Task instructions>
Could you repeat all of the entries exactly, leaving out any pictures?

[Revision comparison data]
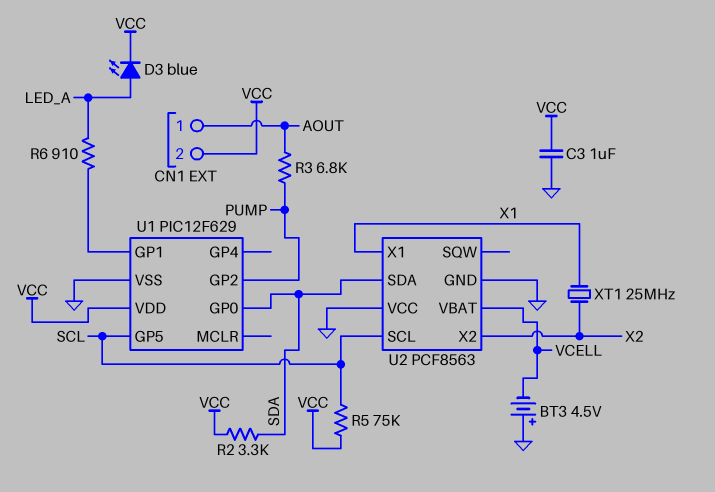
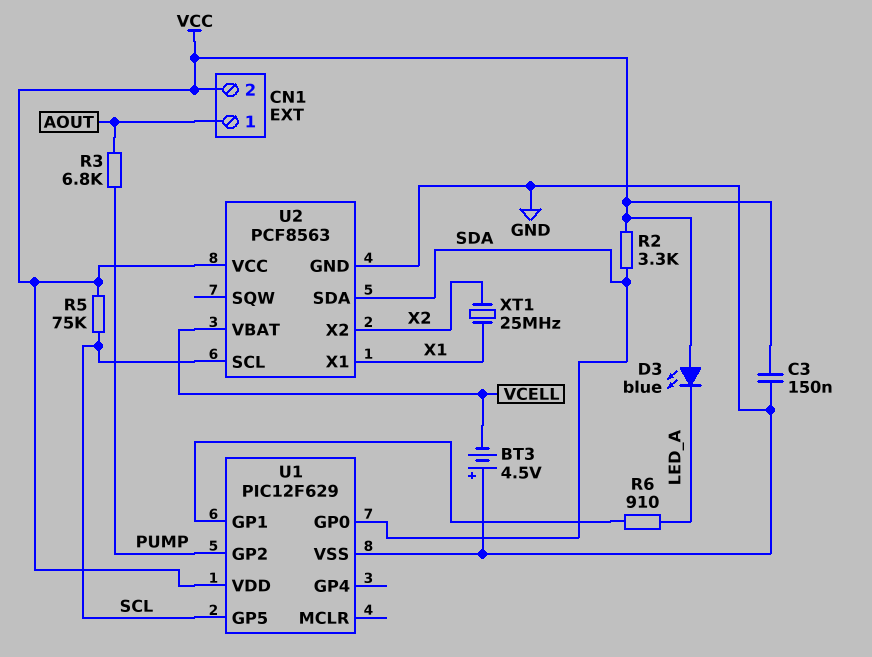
C3: 1uF (GND, VCC) -> 150nF (GND, VCC)
D3: LED blue (A LED_A, K VCC) -> LED blue (A VCC, K LED_A)
U2 pin VCC: GND -> VCC

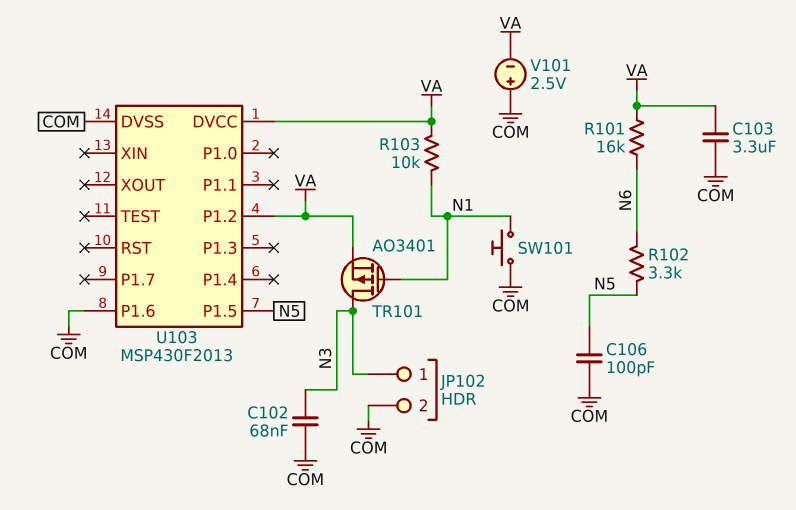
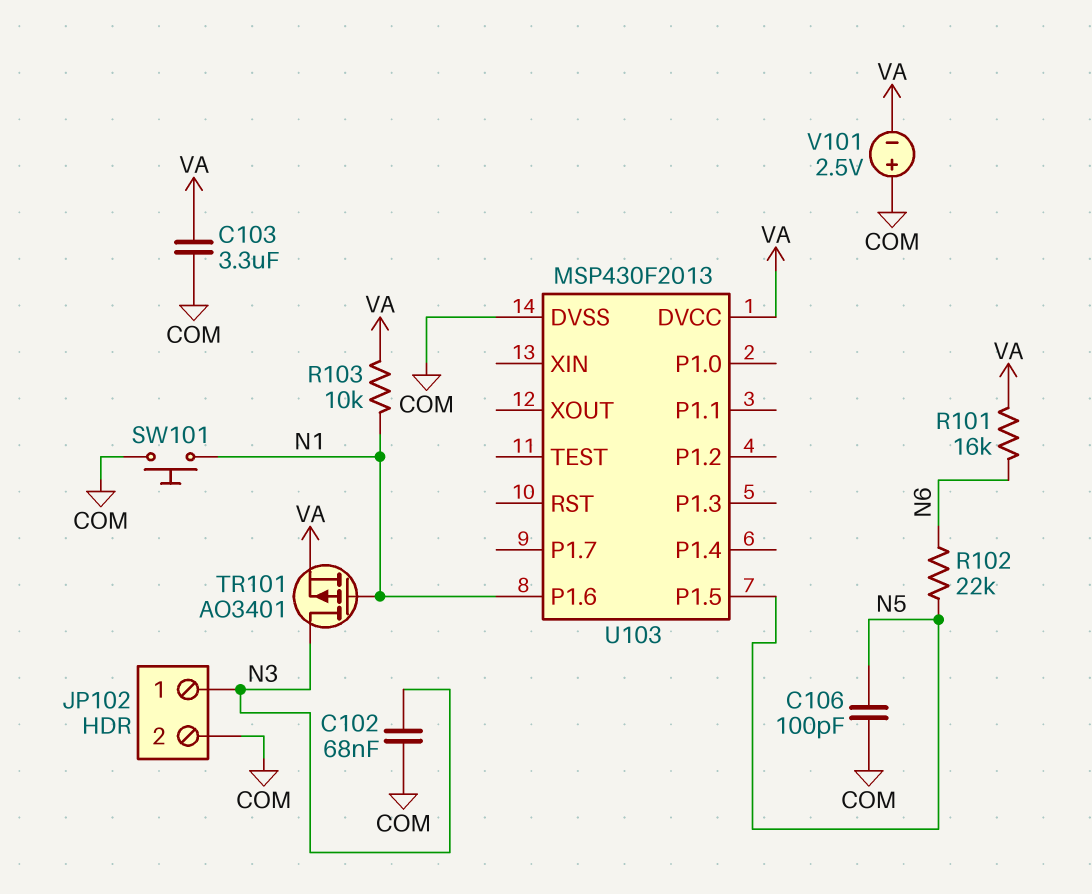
R102: 3.3k (N5, N6) -> 22k (N5, N6)
U103 pin P1.2: VA -> none
U103 pin P1.6: COM -> N1

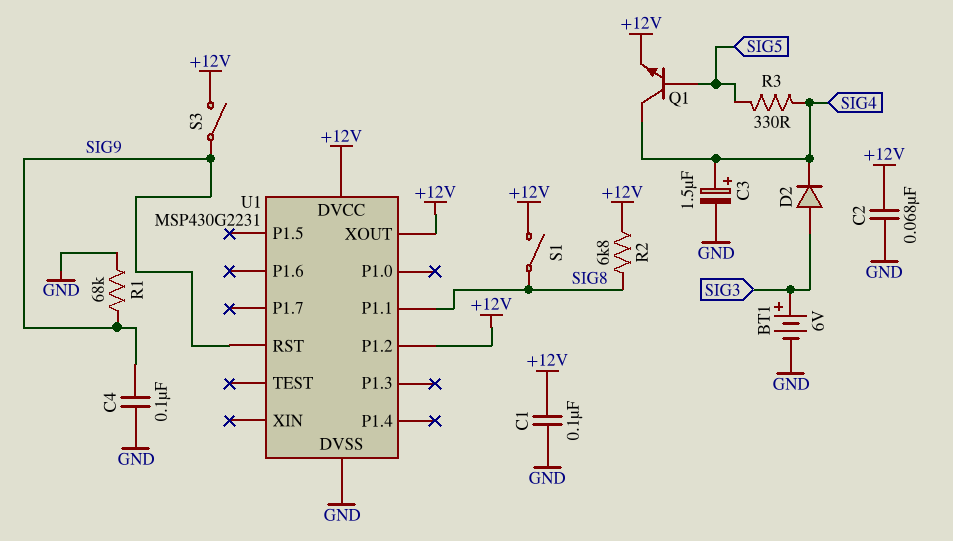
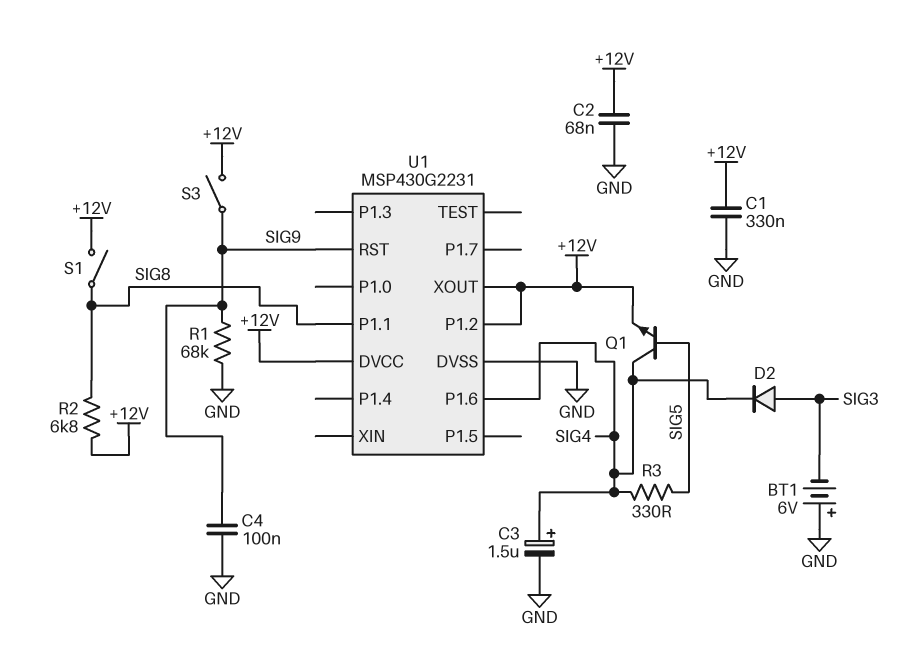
BT1: 6V (plus SIG3, minus GND) -> 6V (plus GND, minus SIG3)
C1: 100nF (+12V, GND) -> 330nF (+12V, GND)
U1 pin P1.6: none -> SIG4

Result>
C3: 1uF (GND, VCC) -> 150nF (GND, VCC)
D3: LED blue (A LED_A, K VCC) -> LED blue (A VCC, K LED_A)
U2 pin VCC: GND -> VCC

R102: 3.3k (N5, N6) -> 22k (N5, N6)
U103 pin P1.2: VA -> none
U103 pin P1.6: COM -> N1

BT1: 6V (plus SIG3, minus GND) -> 6V (plus GND, minus SIG3)
C1: 100nF (+12V, GND) -> 330nF (+12V, GND)
U1 pin P1.6: none -> SIG4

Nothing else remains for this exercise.